What the exercise asks :: Find "(345, 338) = (437, 274): orange" and "(130, 533) = (223, 525): black tape -> none" in the records below. Copy the lines holding them and every line between, exactly, and no others.

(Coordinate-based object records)
- - -

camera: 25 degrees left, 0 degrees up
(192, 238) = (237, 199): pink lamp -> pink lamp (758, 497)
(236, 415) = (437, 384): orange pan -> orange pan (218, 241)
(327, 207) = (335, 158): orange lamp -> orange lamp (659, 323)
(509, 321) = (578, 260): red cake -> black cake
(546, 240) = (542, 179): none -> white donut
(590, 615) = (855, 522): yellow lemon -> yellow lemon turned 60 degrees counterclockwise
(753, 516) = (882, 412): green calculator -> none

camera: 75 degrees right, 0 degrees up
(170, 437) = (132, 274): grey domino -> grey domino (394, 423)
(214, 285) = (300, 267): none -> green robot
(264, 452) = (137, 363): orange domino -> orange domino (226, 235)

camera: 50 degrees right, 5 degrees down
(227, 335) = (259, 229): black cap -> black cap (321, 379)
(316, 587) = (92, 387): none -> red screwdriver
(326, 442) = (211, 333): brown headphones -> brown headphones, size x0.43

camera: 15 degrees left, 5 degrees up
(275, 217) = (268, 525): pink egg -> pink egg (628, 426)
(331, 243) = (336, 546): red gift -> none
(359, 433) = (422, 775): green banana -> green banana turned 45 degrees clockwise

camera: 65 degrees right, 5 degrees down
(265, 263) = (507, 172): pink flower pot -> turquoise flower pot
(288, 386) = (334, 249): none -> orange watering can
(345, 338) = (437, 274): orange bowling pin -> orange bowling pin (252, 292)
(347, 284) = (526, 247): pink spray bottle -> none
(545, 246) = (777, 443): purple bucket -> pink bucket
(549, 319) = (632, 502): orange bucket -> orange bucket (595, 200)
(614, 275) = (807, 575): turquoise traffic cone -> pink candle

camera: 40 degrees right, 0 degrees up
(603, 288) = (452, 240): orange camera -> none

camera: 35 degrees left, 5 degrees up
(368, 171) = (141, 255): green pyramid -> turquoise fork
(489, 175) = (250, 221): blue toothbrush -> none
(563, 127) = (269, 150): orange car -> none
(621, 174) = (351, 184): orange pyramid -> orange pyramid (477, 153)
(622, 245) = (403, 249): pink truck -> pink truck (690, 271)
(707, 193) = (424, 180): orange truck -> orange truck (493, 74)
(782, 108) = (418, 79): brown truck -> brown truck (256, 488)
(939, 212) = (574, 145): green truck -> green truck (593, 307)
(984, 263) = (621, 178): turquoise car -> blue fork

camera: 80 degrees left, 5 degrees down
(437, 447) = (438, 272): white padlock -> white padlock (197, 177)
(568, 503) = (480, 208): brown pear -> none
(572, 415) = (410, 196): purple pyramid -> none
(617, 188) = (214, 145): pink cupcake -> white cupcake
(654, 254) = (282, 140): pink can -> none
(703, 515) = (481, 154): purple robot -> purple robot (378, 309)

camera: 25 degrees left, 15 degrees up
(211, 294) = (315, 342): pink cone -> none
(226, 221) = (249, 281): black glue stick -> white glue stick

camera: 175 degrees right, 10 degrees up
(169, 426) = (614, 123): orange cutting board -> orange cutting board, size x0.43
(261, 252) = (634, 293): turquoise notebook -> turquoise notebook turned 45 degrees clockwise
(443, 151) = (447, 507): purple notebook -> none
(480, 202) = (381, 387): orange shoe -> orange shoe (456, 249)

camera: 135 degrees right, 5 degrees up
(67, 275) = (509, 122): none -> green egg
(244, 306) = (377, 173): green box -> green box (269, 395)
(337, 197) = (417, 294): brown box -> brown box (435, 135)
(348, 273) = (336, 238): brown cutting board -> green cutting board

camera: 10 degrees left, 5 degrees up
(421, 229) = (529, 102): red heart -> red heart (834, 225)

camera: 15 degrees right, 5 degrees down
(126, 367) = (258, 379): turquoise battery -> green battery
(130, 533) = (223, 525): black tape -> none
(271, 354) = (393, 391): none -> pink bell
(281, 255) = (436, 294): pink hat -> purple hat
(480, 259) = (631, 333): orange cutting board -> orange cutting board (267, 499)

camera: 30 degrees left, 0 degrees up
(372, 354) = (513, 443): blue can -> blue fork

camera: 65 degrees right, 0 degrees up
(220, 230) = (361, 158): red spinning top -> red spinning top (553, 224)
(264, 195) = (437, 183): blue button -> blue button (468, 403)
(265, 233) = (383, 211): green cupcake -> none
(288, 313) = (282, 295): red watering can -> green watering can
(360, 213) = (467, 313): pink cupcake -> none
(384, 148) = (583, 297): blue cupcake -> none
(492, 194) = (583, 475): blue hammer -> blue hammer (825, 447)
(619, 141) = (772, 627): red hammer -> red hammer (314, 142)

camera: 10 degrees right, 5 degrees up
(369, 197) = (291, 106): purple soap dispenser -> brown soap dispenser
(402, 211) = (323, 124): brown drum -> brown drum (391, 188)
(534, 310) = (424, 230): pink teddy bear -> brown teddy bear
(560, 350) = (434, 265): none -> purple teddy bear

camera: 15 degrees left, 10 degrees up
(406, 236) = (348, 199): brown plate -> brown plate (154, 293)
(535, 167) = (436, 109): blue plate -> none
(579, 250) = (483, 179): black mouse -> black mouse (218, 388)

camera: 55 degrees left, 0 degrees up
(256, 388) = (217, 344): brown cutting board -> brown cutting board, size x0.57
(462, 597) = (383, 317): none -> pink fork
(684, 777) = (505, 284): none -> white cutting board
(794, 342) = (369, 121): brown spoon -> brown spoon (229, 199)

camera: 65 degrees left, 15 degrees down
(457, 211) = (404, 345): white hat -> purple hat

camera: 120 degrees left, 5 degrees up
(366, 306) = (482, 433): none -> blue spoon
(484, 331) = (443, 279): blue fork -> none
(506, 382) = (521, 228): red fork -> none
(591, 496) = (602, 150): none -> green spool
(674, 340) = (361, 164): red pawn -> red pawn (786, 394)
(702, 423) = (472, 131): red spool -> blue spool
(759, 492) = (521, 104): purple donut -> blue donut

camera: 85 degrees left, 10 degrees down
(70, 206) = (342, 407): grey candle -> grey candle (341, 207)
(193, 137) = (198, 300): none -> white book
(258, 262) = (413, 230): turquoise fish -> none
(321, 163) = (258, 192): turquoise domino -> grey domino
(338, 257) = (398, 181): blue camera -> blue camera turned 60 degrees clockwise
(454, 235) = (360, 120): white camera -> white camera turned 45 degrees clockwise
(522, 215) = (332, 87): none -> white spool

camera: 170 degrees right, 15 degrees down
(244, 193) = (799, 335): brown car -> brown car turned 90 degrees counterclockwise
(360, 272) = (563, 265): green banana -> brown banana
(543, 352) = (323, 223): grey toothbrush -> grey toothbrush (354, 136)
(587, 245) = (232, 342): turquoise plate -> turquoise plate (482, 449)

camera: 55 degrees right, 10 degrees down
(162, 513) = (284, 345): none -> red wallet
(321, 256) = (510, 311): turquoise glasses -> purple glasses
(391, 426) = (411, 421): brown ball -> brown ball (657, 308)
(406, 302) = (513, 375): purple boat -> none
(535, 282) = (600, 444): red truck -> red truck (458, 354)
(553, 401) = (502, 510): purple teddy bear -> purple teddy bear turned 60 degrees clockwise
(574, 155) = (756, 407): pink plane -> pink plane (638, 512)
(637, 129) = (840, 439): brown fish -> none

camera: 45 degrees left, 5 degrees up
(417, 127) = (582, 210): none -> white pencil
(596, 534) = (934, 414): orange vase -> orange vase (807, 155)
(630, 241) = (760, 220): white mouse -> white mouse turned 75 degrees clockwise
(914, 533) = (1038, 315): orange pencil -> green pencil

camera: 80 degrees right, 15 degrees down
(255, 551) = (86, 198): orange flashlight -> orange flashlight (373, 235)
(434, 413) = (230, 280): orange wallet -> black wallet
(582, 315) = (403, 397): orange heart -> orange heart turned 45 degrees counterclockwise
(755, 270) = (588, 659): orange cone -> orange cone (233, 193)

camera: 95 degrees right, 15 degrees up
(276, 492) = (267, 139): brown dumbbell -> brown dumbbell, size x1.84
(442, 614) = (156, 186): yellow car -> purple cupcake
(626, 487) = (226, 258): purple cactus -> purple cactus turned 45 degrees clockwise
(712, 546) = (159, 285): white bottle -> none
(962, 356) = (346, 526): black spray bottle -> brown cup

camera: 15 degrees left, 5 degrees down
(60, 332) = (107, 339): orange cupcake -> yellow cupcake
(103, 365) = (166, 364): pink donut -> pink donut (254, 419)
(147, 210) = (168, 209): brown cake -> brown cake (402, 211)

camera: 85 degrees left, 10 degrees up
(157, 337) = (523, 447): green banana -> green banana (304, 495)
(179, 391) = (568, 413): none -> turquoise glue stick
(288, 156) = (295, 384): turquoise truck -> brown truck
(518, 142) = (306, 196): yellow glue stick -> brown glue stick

- - -

Task answer ::
(345, 338) = (437, 274): orange bowling pin -> orange bowling pin (252, 292)
(347, 284) = (526, 247): pink spray bottle -> none
(545, 246) = (777, 443): purple bucket -> pink bucket
(549, 319) = (632, 502): orange bucket -> orange bucket (595, 200)
(614, 275) = (807, 575): turquoise traffic cone -> pink candle

camera: 40 degrees right, 0 degrees up
(603, 288) = (452, 240): orange camera -> none

camera: 35 degrees left, 5 degrees up
(368, 171) = (141, 255): green pyramid -> turquoise fork
(489, 175) = (250, 221): blue toothbrush -> none
(563, 127) = (269, 150): orange car -> none
(621, 174) = (351, 184): orange pyramid -> orange pyramid (477, 153)
(622, 245) = (403, 249): pink truck -> pink truck (690, 271)
(707, 193) = (424, 180): orange truck -> orange truck (493, 74)
(782, 108) = (418, 79): brown truck -> brown truck (256, 488)
(939, 212) = (574, 145): green truck -> green truck (593, 307)
(984, 263) = (621, 178): turquoise car -> blue fork

camera: 80 degrees left, 5 degrees down
(437, 447) = (438, 272): white padlock -> white padlock (197, 177)
(568, 503) = (480, 208): brown pear -> none
(572, 415) = (410, 196): purple pyramid -> none
(617, 188) = (214, 145): pink cupcake -> white cupcake
(654, 254) = (282, 140): pink can -> none
(703, 515) = (481, 154): purple robot -> purple robot (378, 309)

camera: 25 degrees left, 15 degrees up
(211, 294) = (315, 342): pink cone -> none
(226, 221) = (249, 281): black glue stick -> white glue stick

camera: 175 degrees right, 10 degrees up
(169, 426) = (614, 123): orange cutting board -> orange cutting board, size x0.43
(261, 252) = (634, 293): turquoise notebook -> turquoise notebook turned 45 degrees clockwise
(443, 151) = (447, 507): purple notebook -> none
(480, 202) = (381, 387): orange shoe -> orange shoe (456, 249)

camera: 135 degrees right, 5 degrees up
(67, 275) = (509, 122): none -> green egg
(244, 306) = (377, 173): green box -> green box (269, 395)
(337, 197) = (417, 294): brown box -> brown box (435, 135)
(348, 273) = (336, 238): brown cutting board -> green cutting board

camera: 10 degrees left, 5 degrees up
(421, 229) = (529, 102): red heart -> red heart (834, 225)

camera: 15 degrees right, 5 degrees down
(126, 367) = (258, 379): turquoise battery -> green battery
(130, 533) = (223, 525): black tape -> none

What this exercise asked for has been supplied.